SUPPLIED DATA:
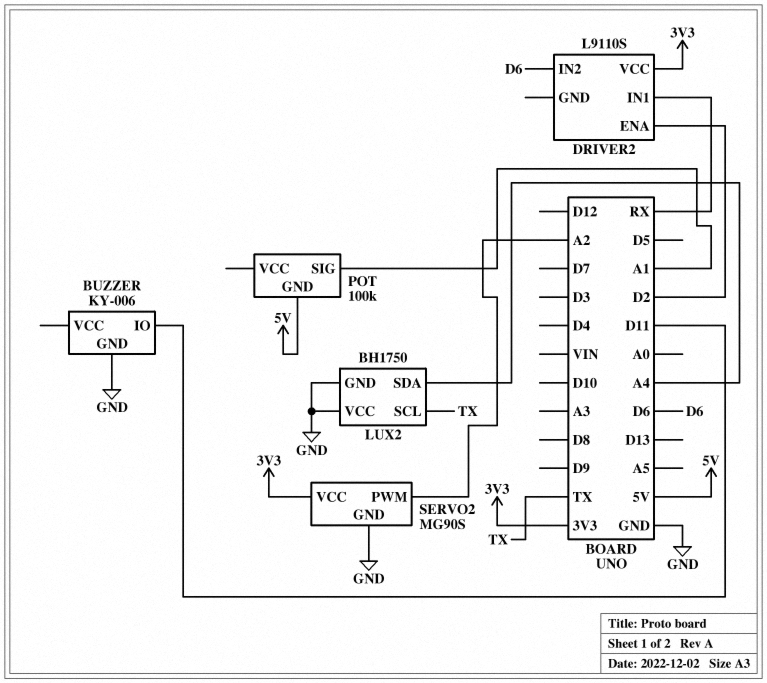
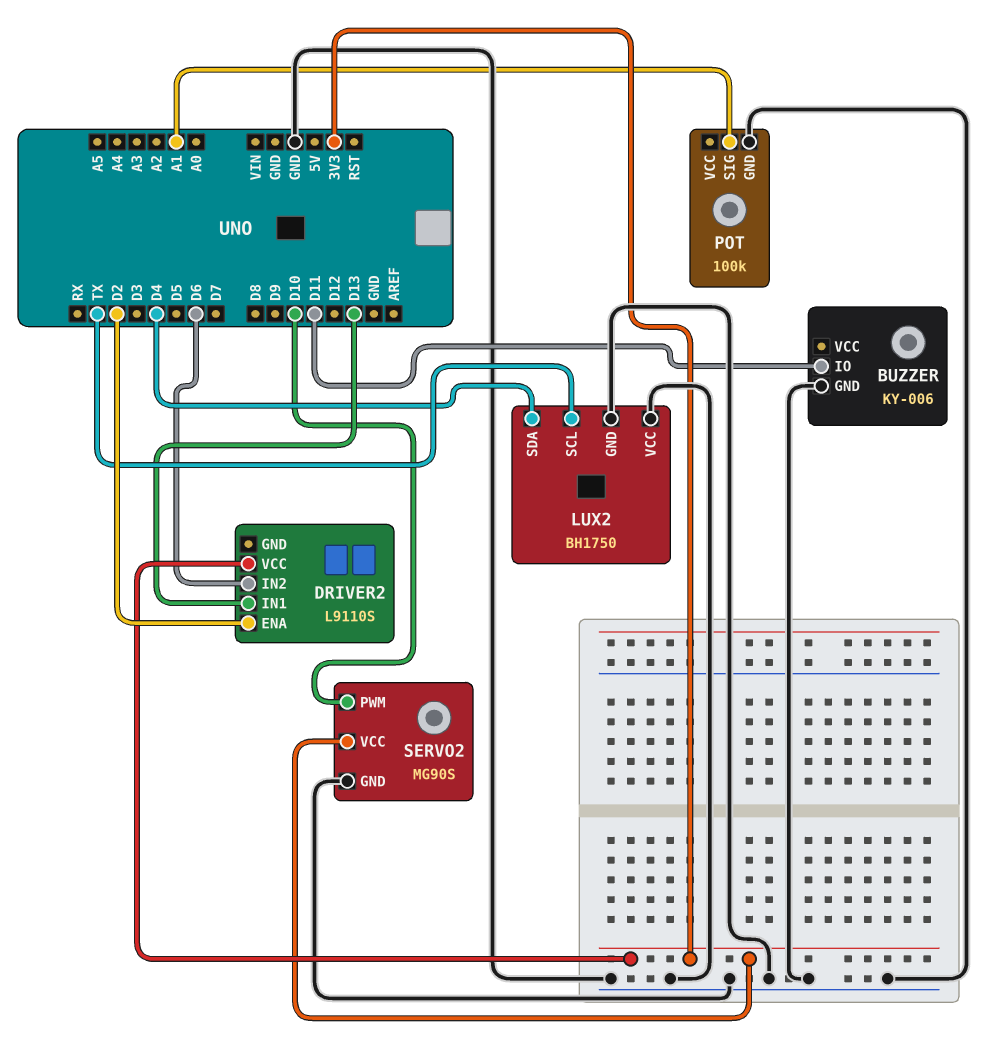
DRIVER2 pin IN1: RX -> D13
LUX2 pin SDA: A4 -> D4
POT pin GND: 5V -> GND
SERVO2 pin PWM: A2 -> D10

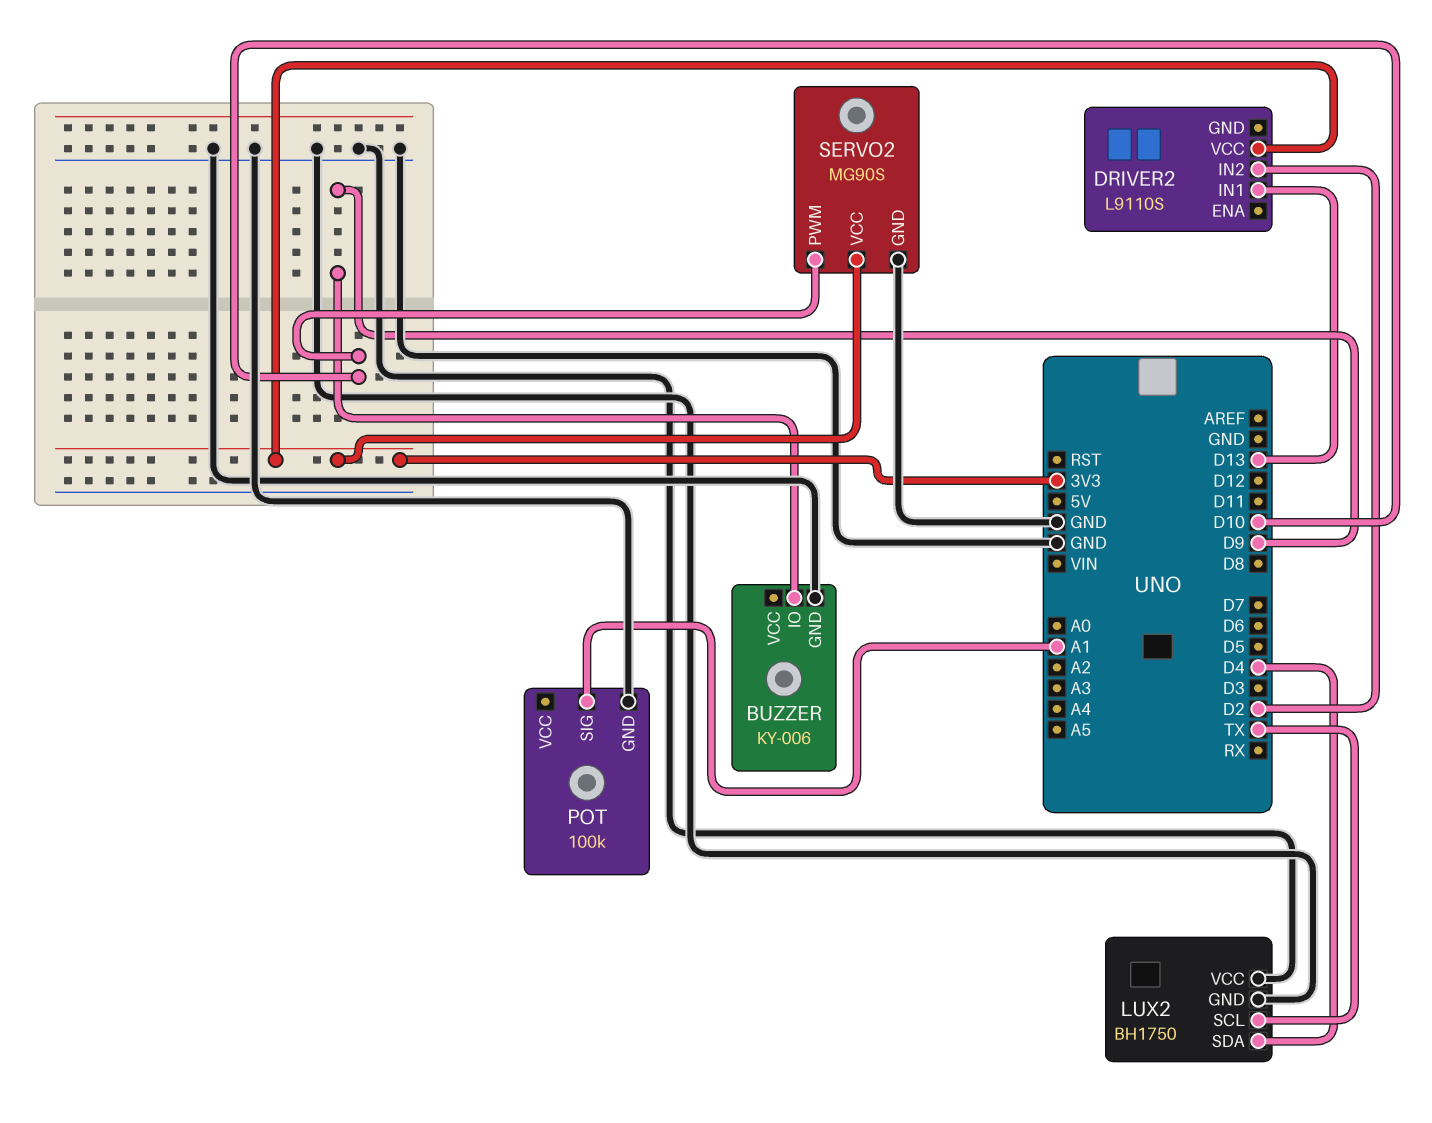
BUZZER pin IO: D11 -> D9
DRIVER2 pin ENA: D2 -> none
DRIVER2 pin IN2: D6 -> D2

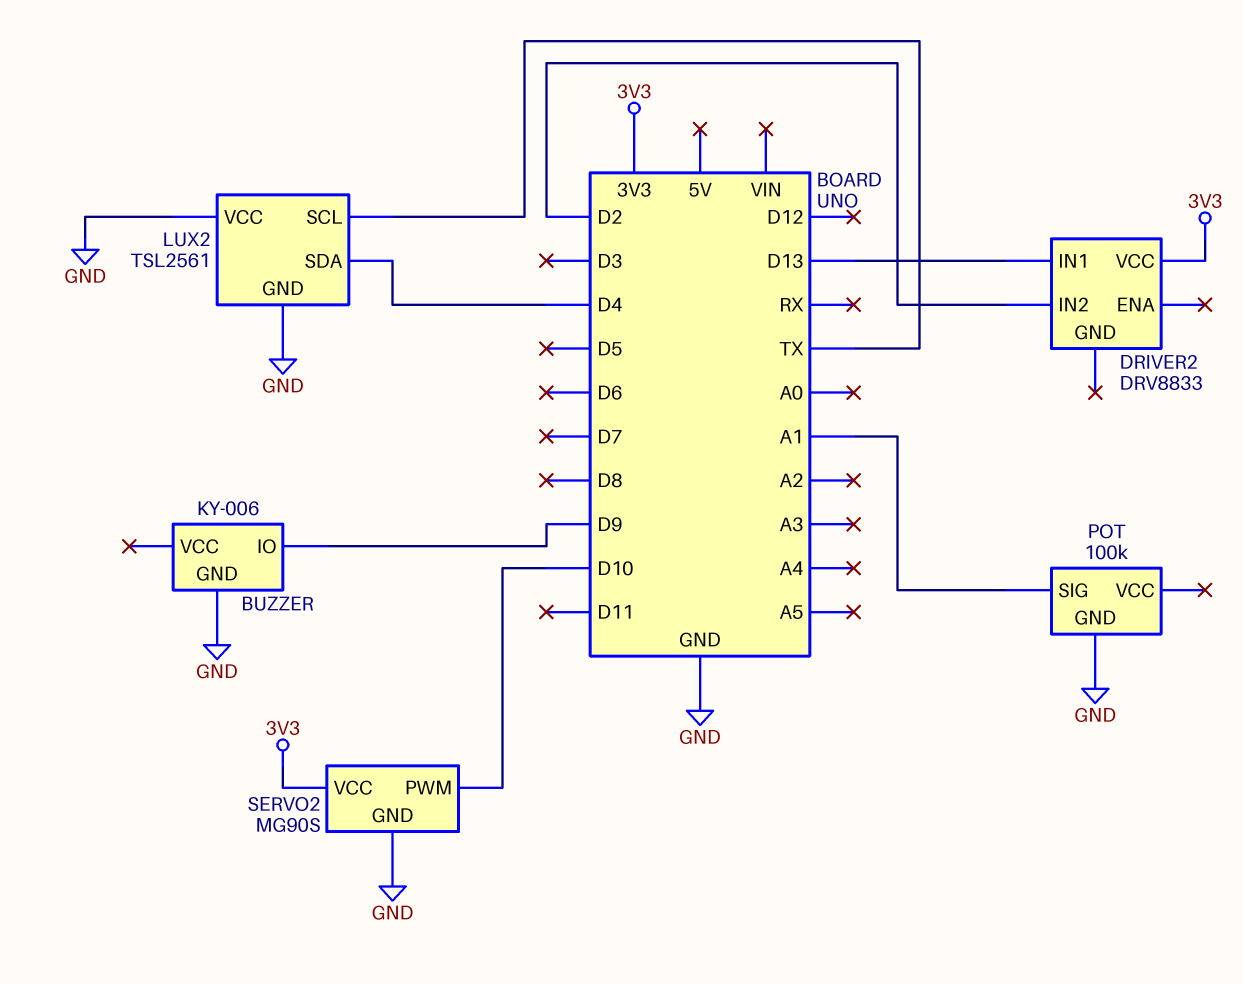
DRIVER2: L9110S -> DRV8833
LUX2: BH1750 -> TSL2561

EXERCISE:
Each line above is to be repeated exactly as written; no picture is carried over.

WRITTEN RESPONSE:
DRIVER2 pin IN1: RX -> D13
LUX2 pin SDA: A4 -> D4
POT pin GND: 5V -> GND
SERVO2 pin PWM: A2 -> D10

BUZZER pin IO: D11 -> D9
DRIVER2 pin ENA: D2 -> none
DRIVER2 pin IN2: D6 -> D2

DRIVER2: L9110S -> DRV8833
LUX2: BH1750 -> TSL2561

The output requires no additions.